• Objective: Reproduce the span that opens at the line containing "vessel or blood?" and closes at the line containing "Return results in", both lines included, without alteration and without any other line.

• Data section:
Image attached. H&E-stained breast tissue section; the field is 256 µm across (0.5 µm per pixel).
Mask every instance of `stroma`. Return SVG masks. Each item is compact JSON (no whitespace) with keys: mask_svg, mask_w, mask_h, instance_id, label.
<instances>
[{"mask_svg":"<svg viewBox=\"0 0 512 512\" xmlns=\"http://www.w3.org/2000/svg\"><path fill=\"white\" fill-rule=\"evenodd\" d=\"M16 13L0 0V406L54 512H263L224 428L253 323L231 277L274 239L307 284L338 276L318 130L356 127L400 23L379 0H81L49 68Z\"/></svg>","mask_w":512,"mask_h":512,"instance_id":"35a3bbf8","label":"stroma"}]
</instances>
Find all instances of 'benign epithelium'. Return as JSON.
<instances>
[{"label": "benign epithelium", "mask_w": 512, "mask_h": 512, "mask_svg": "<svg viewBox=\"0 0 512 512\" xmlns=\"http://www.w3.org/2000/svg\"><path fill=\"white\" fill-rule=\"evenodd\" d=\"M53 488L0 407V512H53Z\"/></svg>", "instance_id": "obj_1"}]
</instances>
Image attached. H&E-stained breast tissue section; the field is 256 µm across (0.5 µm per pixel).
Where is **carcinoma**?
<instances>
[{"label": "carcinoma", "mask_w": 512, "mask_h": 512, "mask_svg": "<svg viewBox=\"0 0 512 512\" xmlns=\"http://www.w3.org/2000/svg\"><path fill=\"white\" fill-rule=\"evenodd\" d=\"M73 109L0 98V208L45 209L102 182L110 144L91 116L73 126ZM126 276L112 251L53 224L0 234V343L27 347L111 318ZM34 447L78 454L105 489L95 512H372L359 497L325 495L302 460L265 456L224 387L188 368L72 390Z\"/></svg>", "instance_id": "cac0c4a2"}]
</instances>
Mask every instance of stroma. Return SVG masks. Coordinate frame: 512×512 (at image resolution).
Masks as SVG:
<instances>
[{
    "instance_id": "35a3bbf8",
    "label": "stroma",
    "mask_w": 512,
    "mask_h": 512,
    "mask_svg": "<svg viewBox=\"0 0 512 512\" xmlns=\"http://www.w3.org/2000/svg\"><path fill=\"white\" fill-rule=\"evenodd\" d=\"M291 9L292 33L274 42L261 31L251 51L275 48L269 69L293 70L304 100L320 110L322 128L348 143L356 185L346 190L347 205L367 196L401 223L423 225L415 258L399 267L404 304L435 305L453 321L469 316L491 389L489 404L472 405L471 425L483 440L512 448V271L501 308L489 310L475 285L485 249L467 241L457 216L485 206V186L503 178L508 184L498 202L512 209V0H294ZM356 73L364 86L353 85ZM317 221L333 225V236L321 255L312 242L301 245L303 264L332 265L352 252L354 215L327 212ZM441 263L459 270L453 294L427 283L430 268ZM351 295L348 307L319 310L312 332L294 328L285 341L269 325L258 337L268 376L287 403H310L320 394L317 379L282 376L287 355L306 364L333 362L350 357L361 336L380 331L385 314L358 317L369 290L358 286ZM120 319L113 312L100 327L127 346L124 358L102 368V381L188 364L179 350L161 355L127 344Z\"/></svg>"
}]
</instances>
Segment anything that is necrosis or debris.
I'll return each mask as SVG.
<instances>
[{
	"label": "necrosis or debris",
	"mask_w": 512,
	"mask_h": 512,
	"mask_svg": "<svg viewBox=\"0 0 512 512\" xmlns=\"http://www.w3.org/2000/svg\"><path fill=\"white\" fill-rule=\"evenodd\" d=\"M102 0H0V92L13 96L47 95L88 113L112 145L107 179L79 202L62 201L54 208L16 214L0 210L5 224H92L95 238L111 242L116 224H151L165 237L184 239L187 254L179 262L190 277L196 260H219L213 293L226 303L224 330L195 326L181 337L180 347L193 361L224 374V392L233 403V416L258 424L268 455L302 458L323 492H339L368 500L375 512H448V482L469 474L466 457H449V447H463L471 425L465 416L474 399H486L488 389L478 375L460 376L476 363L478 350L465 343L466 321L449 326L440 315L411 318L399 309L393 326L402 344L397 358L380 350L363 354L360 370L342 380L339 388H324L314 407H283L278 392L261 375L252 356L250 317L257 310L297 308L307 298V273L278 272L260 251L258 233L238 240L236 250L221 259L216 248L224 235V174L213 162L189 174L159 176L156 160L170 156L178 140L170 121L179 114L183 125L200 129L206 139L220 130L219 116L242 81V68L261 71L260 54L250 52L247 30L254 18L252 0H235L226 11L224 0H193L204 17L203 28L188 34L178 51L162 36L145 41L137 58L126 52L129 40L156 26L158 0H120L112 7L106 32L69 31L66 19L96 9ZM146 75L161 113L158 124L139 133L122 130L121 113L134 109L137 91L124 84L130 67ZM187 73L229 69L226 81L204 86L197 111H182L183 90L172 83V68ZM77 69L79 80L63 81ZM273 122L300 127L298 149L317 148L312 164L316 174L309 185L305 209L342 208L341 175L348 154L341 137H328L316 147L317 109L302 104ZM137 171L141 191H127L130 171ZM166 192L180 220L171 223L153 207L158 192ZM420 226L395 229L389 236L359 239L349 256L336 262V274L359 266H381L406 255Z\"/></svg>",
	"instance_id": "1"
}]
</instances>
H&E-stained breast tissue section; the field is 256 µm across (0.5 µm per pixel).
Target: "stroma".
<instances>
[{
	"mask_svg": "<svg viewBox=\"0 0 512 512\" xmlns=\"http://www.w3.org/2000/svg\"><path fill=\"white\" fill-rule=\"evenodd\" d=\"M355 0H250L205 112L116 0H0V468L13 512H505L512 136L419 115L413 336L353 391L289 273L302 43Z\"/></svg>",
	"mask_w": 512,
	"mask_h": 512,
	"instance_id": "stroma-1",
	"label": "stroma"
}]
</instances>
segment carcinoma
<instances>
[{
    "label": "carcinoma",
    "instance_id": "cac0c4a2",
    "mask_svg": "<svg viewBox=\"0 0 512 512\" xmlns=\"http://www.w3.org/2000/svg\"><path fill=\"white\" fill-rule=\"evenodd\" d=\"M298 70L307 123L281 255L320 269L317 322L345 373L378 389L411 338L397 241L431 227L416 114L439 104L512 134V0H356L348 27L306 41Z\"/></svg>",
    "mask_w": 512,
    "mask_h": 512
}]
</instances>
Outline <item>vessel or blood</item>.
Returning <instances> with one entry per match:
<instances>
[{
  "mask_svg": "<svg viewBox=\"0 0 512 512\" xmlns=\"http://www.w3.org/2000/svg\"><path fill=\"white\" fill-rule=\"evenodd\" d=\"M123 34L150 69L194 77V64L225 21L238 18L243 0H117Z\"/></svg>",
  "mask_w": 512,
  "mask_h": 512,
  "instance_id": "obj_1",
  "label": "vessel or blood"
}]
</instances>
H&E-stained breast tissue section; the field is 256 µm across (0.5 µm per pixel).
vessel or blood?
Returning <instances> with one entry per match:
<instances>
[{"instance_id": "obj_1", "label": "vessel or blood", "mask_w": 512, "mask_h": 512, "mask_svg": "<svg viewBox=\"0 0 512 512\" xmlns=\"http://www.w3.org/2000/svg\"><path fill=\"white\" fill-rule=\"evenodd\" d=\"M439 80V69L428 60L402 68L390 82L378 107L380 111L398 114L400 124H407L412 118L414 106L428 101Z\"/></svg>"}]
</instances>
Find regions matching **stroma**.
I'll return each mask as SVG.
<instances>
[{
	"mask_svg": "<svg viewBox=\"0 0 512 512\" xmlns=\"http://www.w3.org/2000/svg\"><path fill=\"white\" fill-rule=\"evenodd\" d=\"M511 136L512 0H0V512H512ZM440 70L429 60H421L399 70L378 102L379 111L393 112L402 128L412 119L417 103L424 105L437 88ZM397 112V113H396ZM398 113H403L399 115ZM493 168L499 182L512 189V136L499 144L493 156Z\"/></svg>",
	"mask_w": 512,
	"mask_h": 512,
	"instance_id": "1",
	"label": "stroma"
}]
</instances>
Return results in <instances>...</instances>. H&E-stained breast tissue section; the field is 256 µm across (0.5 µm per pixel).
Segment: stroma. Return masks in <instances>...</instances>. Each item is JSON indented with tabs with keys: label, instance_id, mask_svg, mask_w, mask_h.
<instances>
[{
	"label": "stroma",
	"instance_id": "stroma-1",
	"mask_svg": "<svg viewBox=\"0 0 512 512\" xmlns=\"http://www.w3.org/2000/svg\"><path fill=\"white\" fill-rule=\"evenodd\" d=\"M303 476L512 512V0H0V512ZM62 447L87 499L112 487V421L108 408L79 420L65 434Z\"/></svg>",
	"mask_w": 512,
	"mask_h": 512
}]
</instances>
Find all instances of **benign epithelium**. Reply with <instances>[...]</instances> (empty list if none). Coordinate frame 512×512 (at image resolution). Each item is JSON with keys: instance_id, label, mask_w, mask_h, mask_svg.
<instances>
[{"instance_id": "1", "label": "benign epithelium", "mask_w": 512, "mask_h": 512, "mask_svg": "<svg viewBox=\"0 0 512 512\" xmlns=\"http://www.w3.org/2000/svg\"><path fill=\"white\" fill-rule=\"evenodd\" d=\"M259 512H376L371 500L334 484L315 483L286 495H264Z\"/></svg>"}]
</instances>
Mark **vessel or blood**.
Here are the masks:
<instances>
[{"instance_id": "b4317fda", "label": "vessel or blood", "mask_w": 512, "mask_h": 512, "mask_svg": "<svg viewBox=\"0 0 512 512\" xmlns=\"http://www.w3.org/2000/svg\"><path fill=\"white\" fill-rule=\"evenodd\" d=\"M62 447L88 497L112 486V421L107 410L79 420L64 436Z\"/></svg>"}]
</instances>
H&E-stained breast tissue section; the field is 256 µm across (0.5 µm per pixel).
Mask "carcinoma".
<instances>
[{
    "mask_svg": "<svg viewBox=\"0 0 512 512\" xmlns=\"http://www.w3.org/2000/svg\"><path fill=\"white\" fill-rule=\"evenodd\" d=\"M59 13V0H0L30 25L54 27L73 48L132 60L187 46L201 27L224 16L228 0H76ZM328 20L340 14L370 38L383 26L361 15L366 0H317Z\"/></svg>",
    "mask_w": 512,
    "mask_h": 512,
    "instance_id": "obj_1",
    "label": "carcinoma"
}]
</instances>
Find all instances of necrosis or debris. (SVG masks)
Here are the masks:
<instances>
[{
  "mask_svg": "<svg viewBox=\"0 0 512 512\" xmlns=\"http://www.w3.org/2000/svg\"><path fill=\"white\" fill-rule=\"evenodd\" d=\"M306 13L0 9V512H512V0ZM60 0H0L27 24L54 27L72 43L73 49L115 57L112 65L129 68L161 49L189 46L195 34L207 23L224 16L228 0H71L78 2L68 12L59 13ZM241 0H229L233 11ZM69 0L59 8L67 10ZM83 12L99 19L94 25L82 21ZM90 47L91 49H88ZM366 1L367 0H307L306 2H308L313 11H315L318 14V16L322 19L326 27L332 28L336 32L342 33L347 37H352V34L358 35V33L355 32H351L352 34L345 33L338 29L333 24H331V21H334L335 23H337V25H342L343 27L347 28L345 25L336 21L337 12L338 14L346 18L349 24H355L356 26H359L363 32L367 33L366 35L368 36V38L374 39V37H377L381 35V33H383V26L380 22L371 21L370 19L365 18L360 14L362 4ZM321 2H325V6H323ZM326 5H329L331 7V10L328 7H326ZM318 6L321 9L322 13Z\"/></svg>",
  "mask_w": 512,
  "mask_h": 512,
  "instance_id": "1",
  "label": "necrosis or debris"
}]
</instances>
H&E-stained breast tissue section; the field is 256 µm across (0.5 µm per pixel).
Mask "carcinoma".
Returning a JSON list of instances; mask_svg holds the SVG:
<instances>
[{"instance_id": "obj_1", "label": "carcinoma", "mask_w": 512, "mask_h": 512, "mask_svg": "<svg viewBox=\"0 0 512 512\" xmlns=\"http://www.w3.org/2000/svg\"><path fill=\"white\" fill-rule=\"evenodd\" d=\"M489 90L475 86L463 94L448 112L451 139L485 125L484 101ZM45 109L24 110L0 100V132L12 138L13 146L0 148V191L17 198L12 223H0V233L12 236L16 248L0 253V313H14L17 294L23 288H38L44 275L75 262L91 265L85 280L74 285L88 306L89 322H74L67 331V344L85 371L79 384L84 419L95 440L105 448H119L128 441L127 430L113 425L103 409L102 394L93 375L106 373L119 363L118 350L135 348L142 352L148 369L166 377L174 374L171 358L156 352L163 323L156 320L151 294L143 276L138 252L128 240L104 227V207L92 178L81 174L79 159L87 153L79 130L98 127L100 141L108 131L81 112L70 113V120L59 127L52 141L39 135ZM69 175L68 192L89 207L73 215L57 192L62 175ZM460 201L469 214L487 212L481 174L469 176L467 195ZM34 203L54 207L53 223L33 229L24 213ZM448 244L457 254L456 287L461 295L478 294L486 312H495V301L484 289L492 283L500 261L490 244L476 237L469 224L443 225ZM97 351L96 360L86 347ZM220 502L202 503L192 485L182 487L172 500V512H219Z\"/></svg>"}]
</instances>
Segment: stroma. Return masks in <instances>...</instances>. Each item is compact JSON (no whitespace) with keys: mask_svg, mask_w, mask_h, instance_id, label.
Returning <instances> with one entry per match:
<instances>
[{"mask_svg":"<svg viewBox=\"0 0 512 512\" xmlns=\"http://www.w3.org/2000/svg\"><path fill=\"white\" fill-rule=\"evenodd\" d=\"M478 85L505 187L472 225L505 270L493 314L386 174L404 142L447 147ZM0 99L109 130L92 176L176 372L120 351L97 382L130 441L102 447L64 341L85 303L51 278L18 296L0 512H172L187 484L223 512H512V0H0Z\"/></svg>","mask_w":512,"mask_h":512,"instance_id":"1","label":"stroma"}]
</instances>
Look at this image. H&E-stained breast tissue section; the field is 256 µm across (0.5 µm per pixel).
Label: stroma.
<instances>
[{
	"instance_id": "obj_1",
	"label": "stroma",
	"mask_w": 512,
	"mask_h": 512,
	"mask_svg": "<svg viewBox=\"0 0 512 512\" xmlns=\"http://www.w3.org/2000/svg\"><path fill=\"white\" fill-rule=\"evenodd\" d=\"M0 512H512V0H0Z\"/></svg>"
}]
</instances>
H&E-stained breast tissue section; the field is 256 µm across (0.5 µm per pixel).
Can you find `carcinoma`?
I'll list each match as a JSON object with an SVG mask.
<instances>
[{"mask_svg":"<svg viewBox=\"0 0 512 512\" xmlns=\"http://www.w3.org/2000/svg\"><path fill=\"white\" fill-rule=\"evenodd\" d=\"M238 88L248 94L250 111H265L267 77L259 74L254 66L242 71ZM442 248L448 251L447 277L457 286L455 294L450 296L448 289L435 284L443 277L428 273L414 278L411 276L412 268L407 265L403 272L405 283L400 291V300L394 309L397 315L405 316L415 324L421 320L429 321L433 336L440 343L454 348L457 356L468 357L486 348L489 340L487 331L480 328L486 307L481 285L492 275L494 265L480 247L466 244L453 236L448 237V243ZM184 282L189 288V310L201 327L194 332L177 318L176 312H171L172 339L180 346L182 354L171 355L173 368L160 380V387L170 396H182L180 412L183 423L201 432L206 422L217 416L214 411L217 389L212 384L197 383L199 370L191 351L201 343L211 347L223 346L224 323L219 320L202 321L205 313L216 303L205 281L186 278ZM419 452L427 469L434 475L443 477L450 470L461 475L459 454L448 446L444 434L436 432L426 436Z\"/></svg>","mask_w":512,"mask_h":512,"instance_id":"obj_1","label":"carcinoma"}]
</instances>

• The output:
vessel or blood?
Returning <instances> with one entry per match:
<instances>
[{"instance_id": "obj_1", "label": "vessel or blood", "mask_w": 512, "mask_h": 512, "mask_svg": "<svg viewBox=\"0 0 512 512\" xmlns=\"http://www.w3.org/2000/svg\"><path fill=\"white\" fill-rule=\"evenodd\" d=\"M439 80V69L428 60L402 68L390 82L378 107L380 111L398 114L400 124H407L412 118L414 106L428 101Z\"/></svg>"}]
</instances>
Find regions matching **stroma**.
I'll return each mask as SVG.
<instances>
[{
	"mask_svg": "<svg viewBox=\"0 0 512 512\" xmlns=\"http://www.w3.org/2000/svg\"><path fill=\"white\" fill-rule=\"evenodd\" d=\"M511 136L512 0H0V512H512ZM440 70L429 60H421L399 70L378 102L379 111L393 112L402 128L412 119L417 103L424 105L437 88ZM397 112V113H396ZM398 113H403L399 115ZM493 168L499 182L512 189V136L499 144L493 156Z\"/></svg>",
	"mask_w": 512,
	"mask_h": 512,
	"instance_id": "1",
	"label": "stroma"
}]
</instances>
Return results in <instances>...</instances>. H&E-stained breast tissue section; the field is 256 µm across (0.5 µm per pixel).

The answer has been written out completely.